- About this exercise -
Exact copy, no pictures: set down the lines from the one holding "LED2 pin GND: 5V -> GND" through the final line of the records below.
==== Task input ====
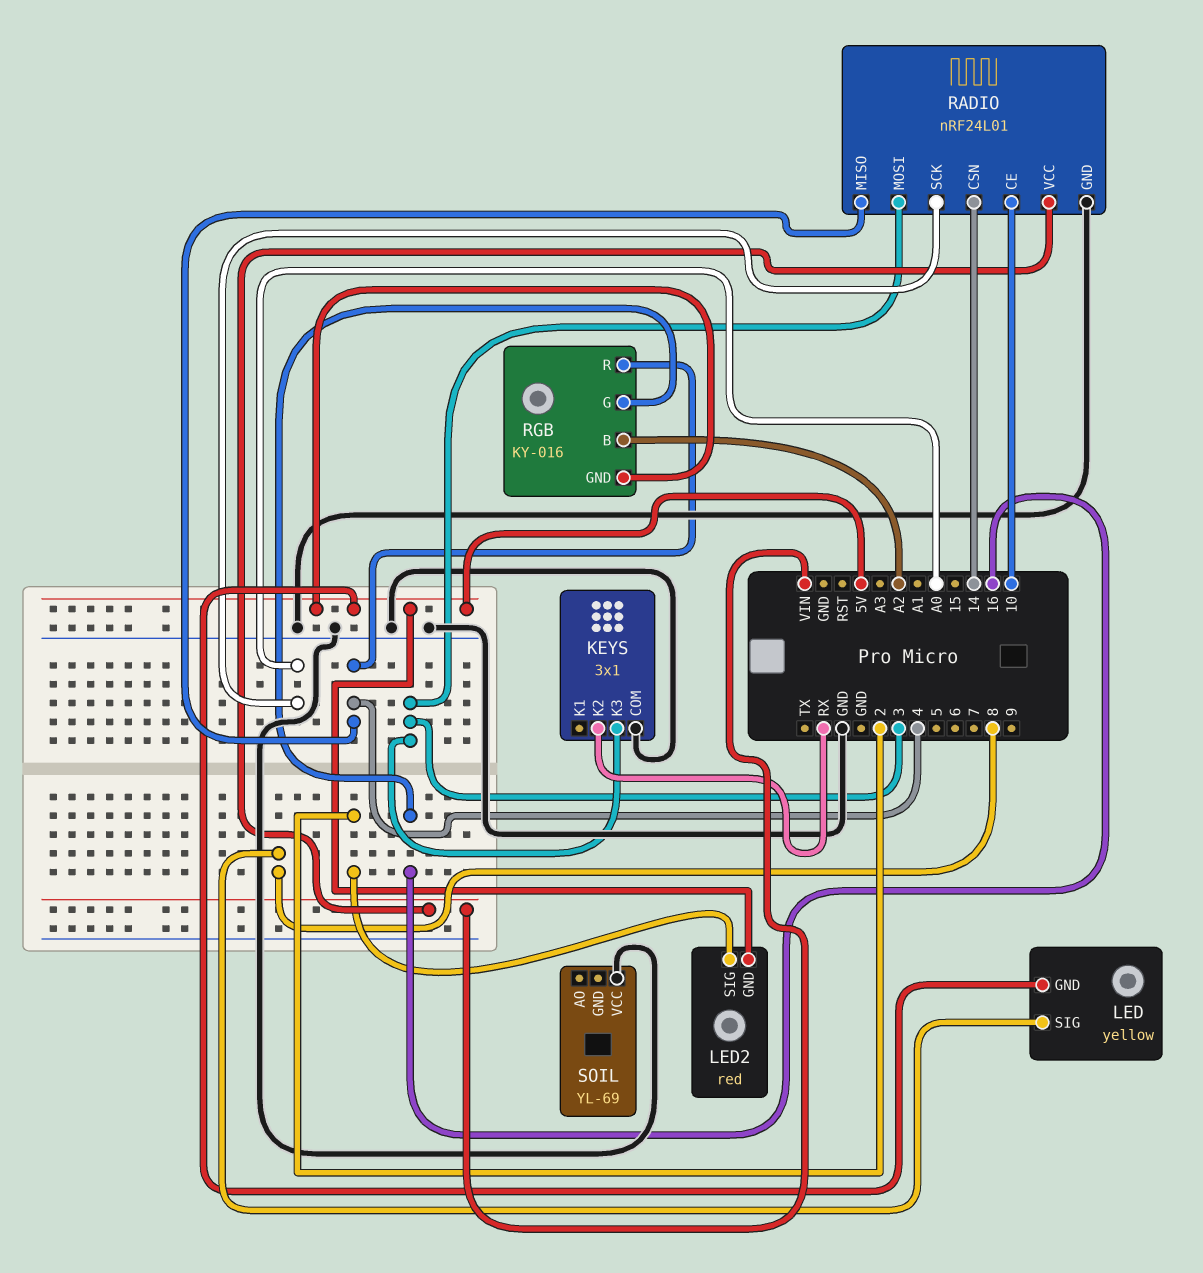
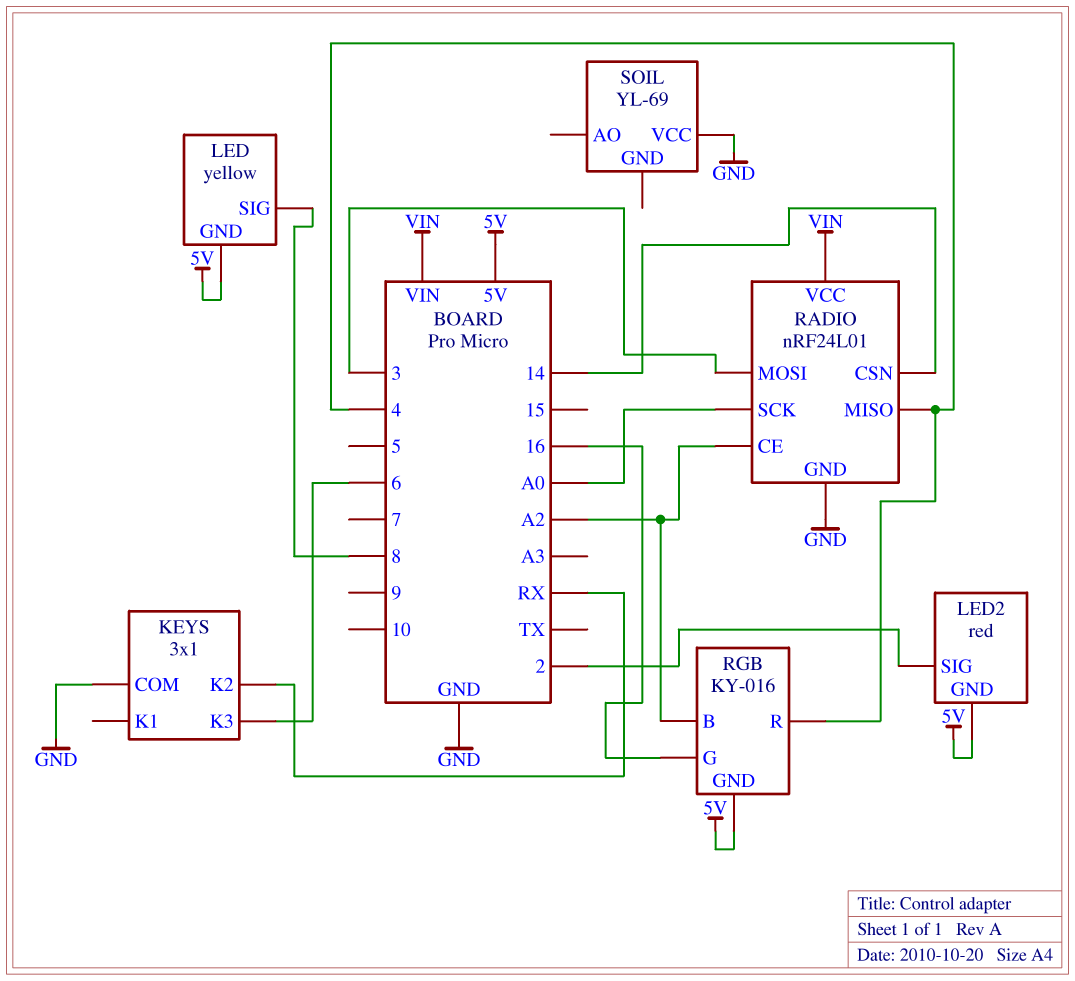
KEYS pin K3: 3 -> 6
RADIO pin CE: 10 -> A2

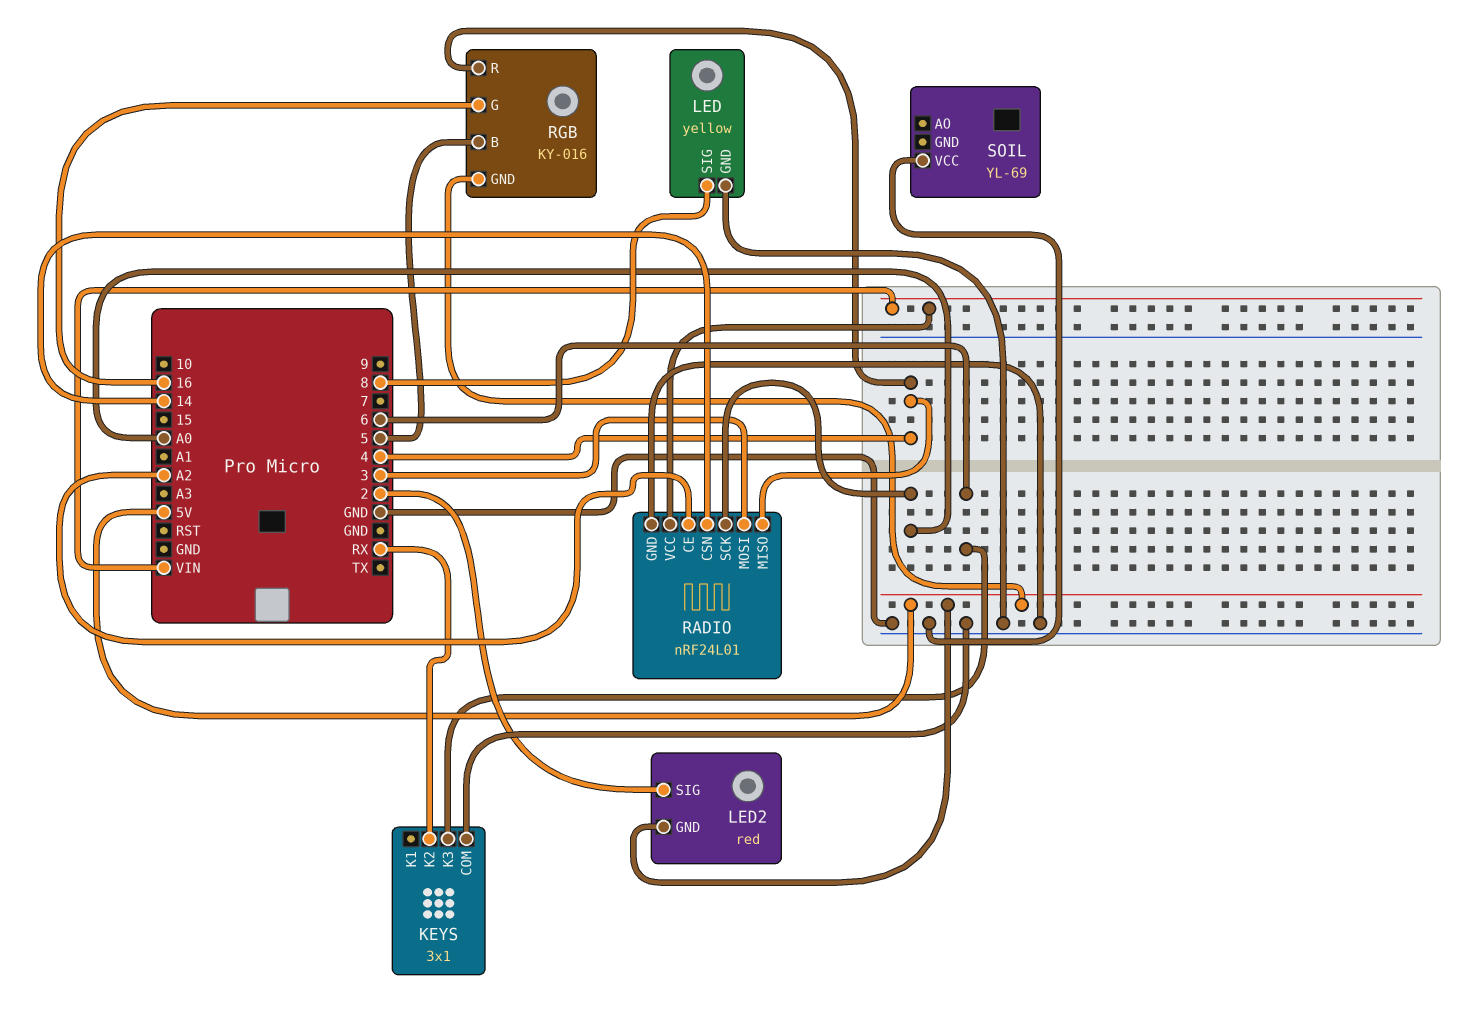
LED pin GND: 5V -> GND
RGB pin B: A2 -> 5

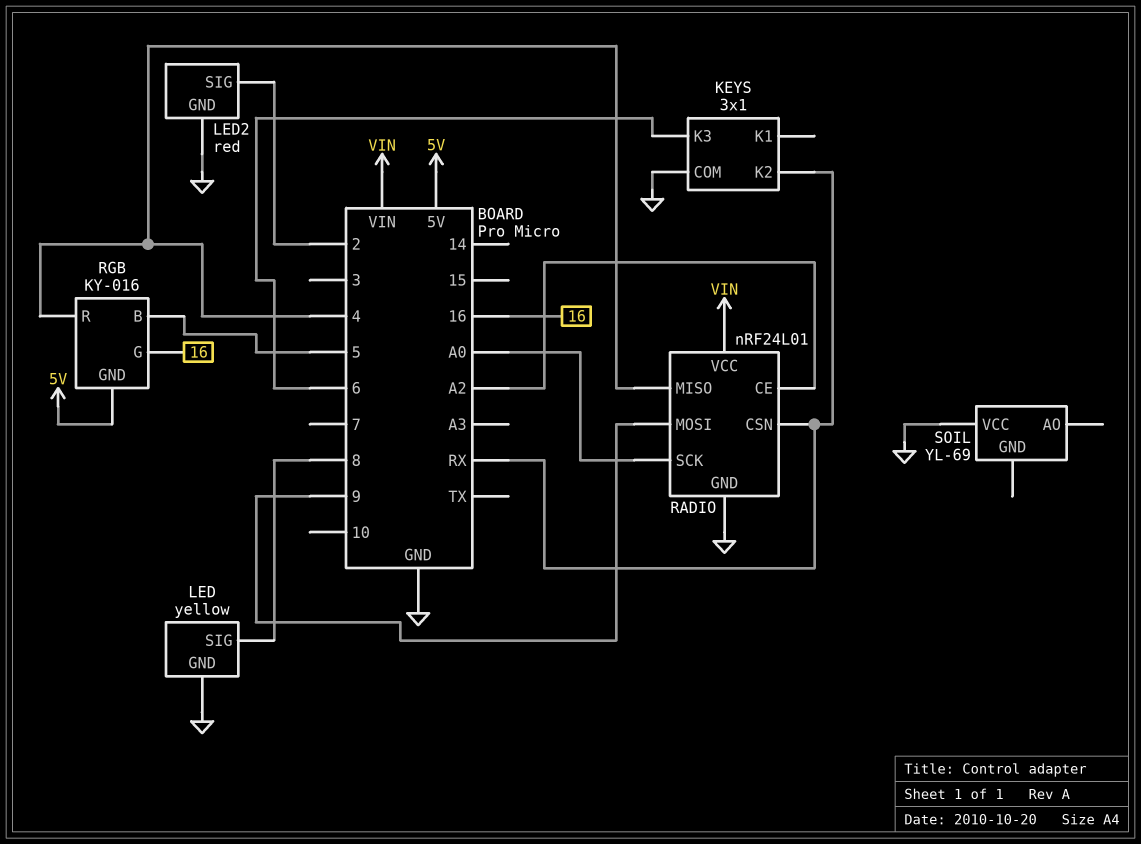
LED2 pin GND: 5V -> GND
RADIO pin CSN: 14 -> RX
RADIO pin MOSI: 3 -> 9

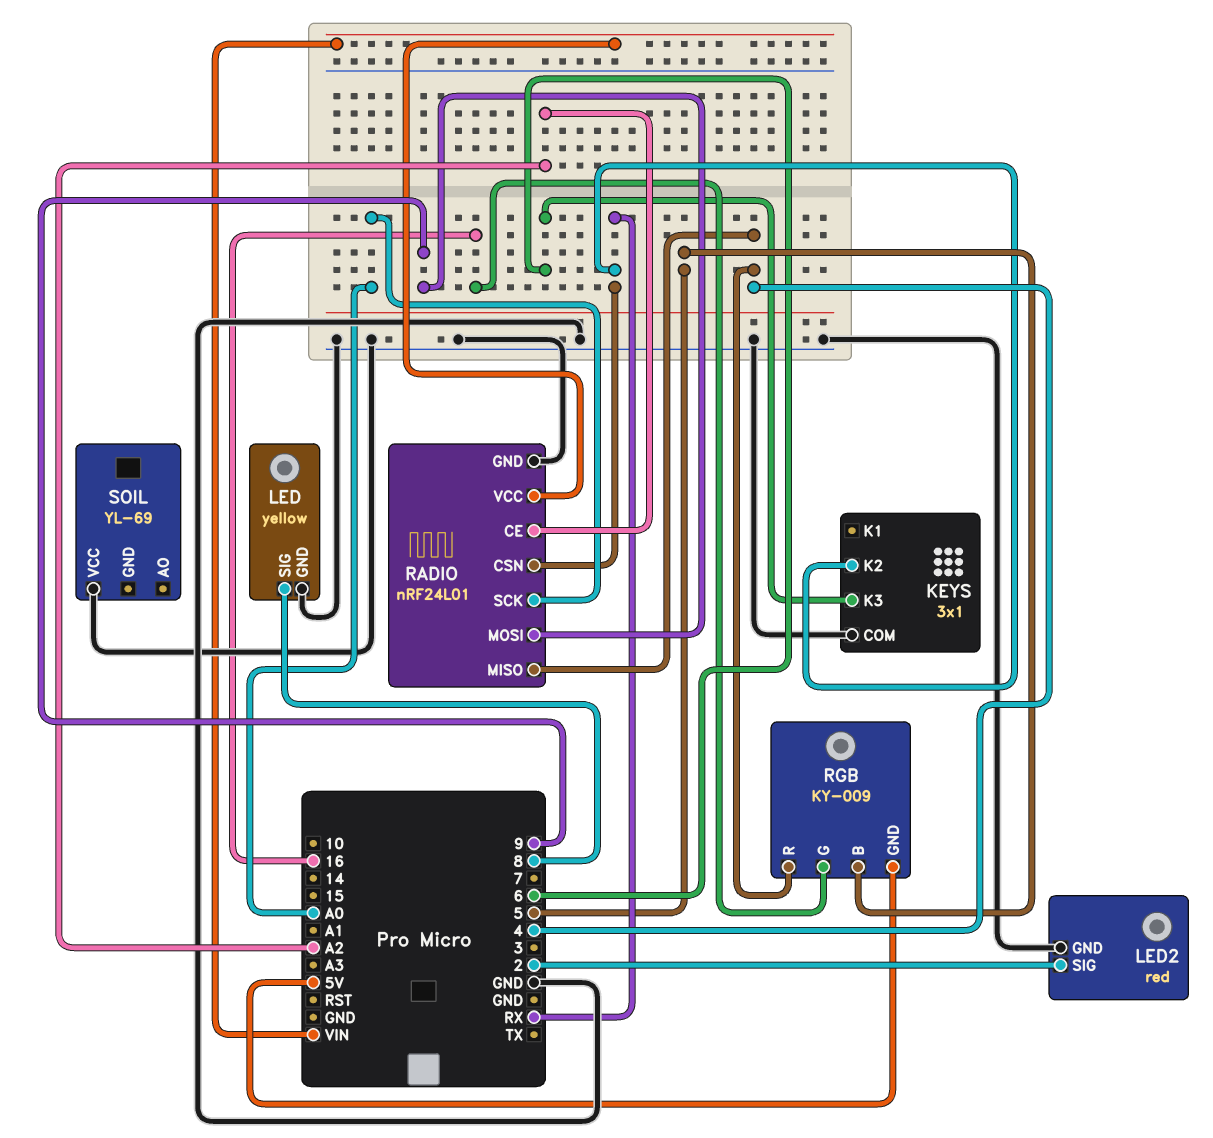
RGB: KY-016 -> KY-009

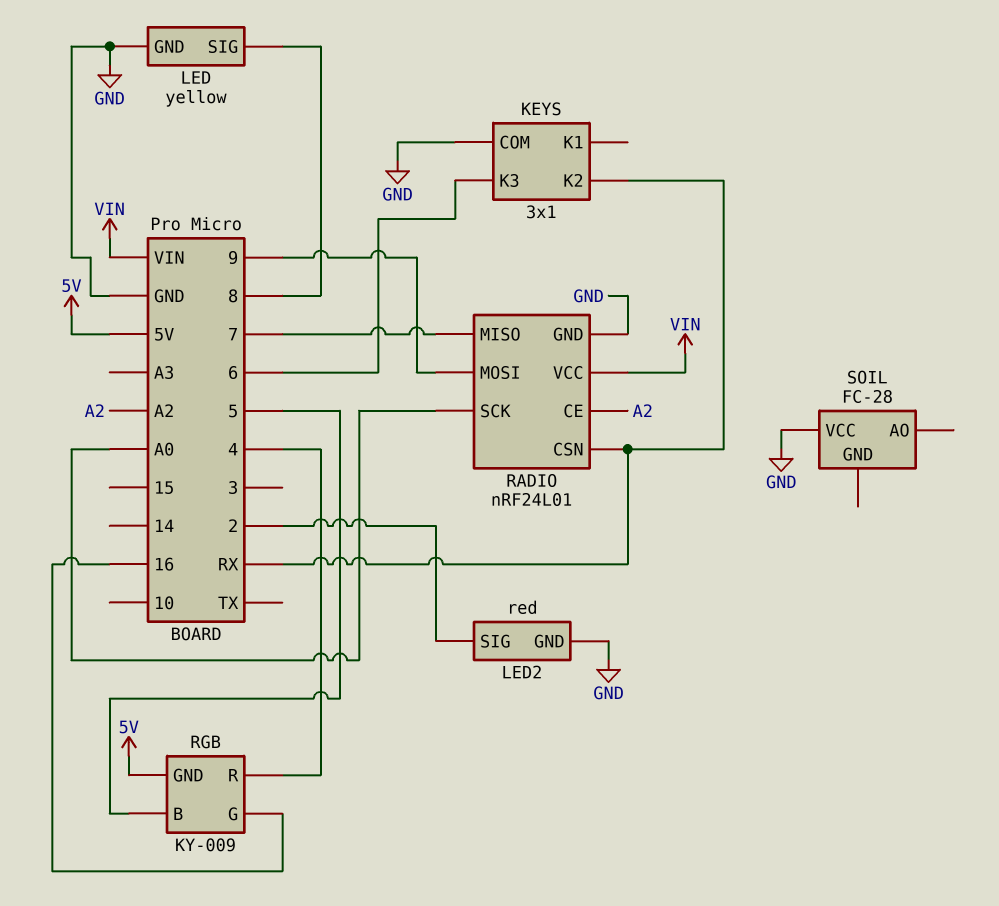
RADIO pin MISO: 4 -> 7
SOIL: YL-69 -> FC-28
====
- Exercise answer -
LED2 pin GND: 5V -> GND
RADIO pin CSN: 14 -> RX
RADIO pin MOSI: 3 -> 9

RGB: KY-016 -> KY-009

RADIO pin MISO: 4 -> 7
SOIL: YL-69 -> FC-28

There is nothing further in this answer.